** ASSIGNMENT **
Down to the last line, repeat the records exactly.

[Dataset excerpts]

● ● ●

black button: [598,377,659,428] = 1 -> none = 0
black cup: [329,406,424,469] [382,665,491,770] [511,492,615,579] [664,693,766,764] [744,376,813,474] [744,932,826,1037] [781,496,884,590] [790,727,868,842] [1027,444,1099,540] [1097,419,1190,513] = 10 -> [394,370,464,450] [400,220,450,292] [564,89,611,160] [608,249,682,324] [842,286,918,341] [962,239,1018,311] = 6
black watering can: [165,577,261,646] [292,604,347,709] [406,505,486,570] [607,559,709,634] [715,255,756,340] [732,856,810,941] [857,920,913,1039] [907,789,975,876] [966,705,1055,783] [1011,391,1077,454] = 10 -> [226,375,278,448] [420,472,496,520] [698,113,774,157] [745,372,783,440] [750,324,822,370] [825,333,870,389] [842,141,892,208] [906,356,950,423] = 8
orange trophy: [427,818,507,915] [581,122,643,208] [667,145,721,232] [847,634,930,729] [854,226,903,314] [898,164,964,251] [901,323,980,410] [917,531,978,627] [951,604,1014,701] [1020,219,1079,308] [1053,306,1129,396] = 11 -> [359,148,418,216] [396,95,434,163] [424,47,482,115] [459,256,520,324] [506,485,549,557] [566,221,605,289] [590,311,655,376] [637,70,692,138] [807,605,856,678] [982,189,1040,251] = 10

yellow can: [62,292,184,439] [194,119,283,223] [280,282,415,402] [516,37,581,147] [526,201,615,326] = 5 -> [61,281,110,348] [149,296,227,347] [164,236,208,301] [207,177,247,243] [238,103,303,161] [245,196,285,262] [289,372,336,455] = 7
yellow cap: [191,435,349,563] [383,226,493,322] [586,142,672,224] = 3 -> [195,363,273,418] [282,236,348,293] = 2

● ● ●

** RESPONSE AREA **
black button: [598,377,659,428] = 1 -> none = 0
black cup: [329,406,424,469] [382,665,491,770] [511,492,615,579] [664,693,766,764] [744,376,813,474] [744,932,826,1037] [781,496,884,590] [790,727,868,842] [1027,444,1099,540] [1097,419,1190,513] = 10 -> [394,370,464,450] [400,220,450,292] [564,89,611,160] [608,249,682,324] [842,286,918,341] [962,239,1018,311] = 6
black watering can: [165,577,261,646] [292,604,347,709] [406,505,486,570] [607,559,709,634] [715,255,756,340] [732,856,810,941] [857,920,913,1039] [907,789,975,876] [966,705,1055,783] [1011,391,1077,454] = 10 -> [226,375,278,448] [420,472,496,520] [698,113,774,157] [745,372,783,440] [750,324,822,370] [825,333,870,389] [842,141,892,208] [906,356,950,423] = 8
orange trophy: [427,818,507,915] [581,122,643,208] [667,145,721,232] [847,634,930,729] [854,226,903,314] [898,164,964,251] [901,323,980,410] [917,531,978,627] [951,604,1014,701] [1020,219,1079,308] [1053,306,1129,396] = 11 -> [359,148,418,216] [396,95,434,163] [424,47,482,115] [459,256,520,324] [506,485,549,557] [566,221,605,289] [590,311,655,376] [637,70,692,138] [807,605,856,678] [982,189,1040,251] = 10

yellow can: [62,292,184,439] [194,119,283,223] [280,282,415,402] [516,37,581,147] [526,201,615,326] = 5 -> [61,281,110,348] [149,296,227,347] [164,236,208,301] [207,177,247,243] [238,103,303,161] [245,196,285,262] [289,372,336,455] = 7
yellow cap: [191,435,349,563] [383,226,493,322] [586,142,672,224] = 3 -> [195,363,273,418] [282,236,348,293] = 2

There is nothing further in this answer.